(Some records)
━━━━━━━━━━

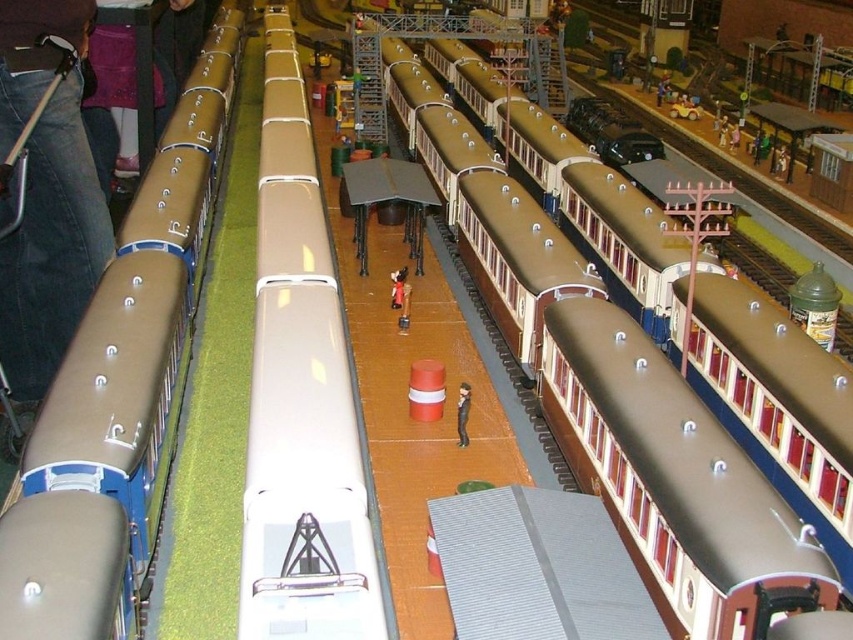
You are a small toy that is 10 cm tall. You want to hide behind either the matte brown train car at left or the smooth black figure at center. Which object would allow you to be completely hidden from view?

The matte brown train car at left is taller than the smooth black figure at center, so hiding behind the matte brown train car at left would allow you to be completely hidden since it is taller than the toy.

You are a small toy figure standing on the platform at the model train station. You see the brown matte train at center and the smooth black figure at center. Which object is positioned higher in elevation compared to the other?

The brown matte train at center is located above the smooth black figure at center, so it has a higher elevation.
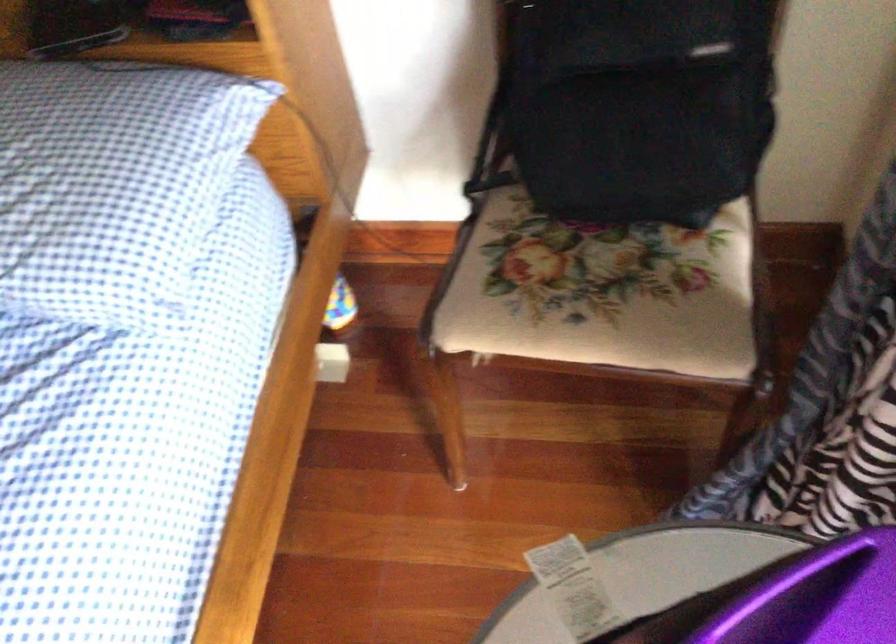
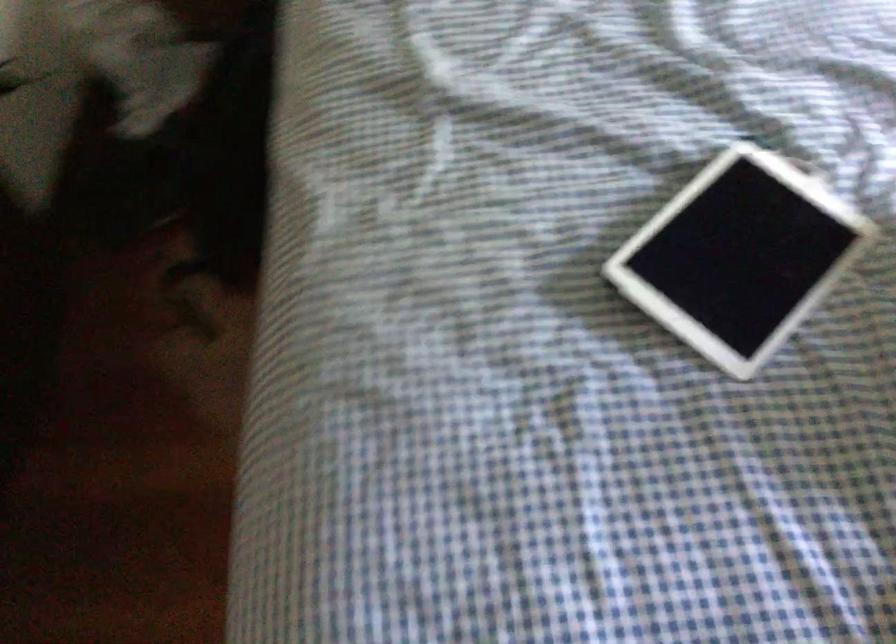
Question: The images are taken continuously from a first-person perspective. In which direction are you moving?

Choices:
 (A) Left
 (B) Right
 (C) Forward
 (D) Backward

Answer: (A)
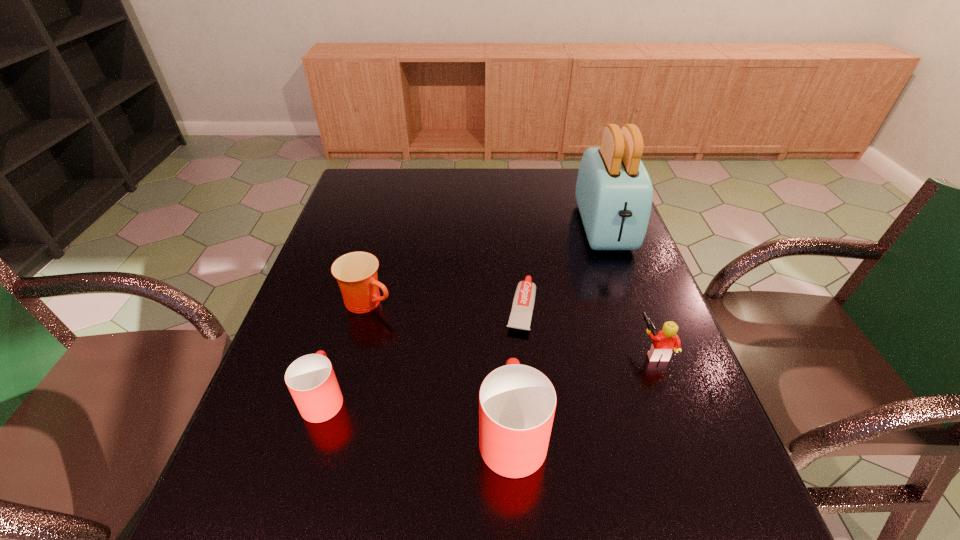
Where is `object at the far right corner`? Image resolution: width=960 pixels, height=540 pixels. object at the far right corner is located at coordinates (614, 193).

Find the location of a particular element. vacant space at the far edge of the desktop is located at coordinates tap(467, 178).

Where is `vacant space at the near edge of the desktop`? vacant space at the near edge of the desktop is located at coordinates (343, 439).

In the image, there is a desktop. Where is `vacant space at the left edge`? vacant space at the left edge is located at coordinates (375, 206).

Image resolution: width=960 pixels, height=540 pixels. I want to click on vacant region at the right edge of the desktop, so click(636, 326).

You are a GUI agent. You are given a task and a screenshot of the screen. Output one action in this format:
    pyautogui.click(x=<x>, y=<y>)
    Task: Click on the free space at the near left corner
    The height and width of the screenshot is (540, 960).
    Given the screenshot: What is the action you would take?
    pyautogui.click(x=267, y=456)

This screenshot has width=960, height=540. I want to click on vacant point located between the fourth farthest object and the tallest cup, so click(584, 391).

Identify the location of vacant space in between the farthest cup and the toothpaste. This screenshot has width=960, height=540. (444, 305).

This screenshot has height=540, width=960. Find the location of `unoccupied position between the farthest cup and the shortest object`. unoccupied position between the farthest cup and the shortest object is located at coordinates (444, 305).

At what (x,y) coordinates should I click in order to perform the action: click on unoccupied area between the shortest object and the farthest cup. Please return your answer as a coordinate pair (x, y). Image resolution: width=960 pixels, height=540 pixels. Looking at the image, I should click on (444, 305).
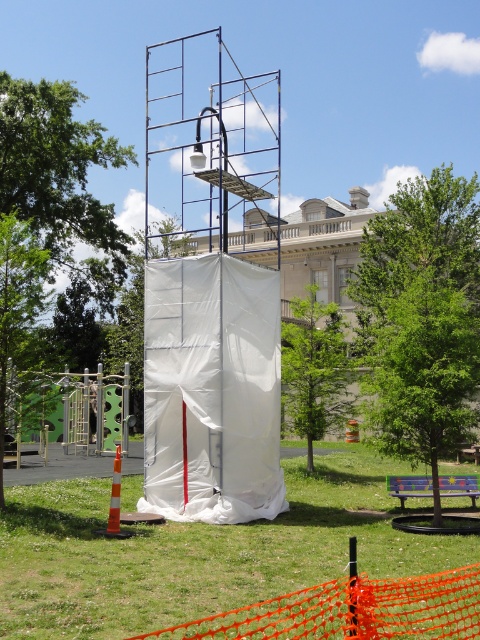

━━━━━━━━━━

> _EXERCISE DETAILS_:
Select each line in the listing above that contains the string "pyautogui", and copy those lines.

> _EXERCISE RESPONSE_:
    pyautogui.click(x=<x>, y=<y>)
    pyautogui.click(x=267, y=456)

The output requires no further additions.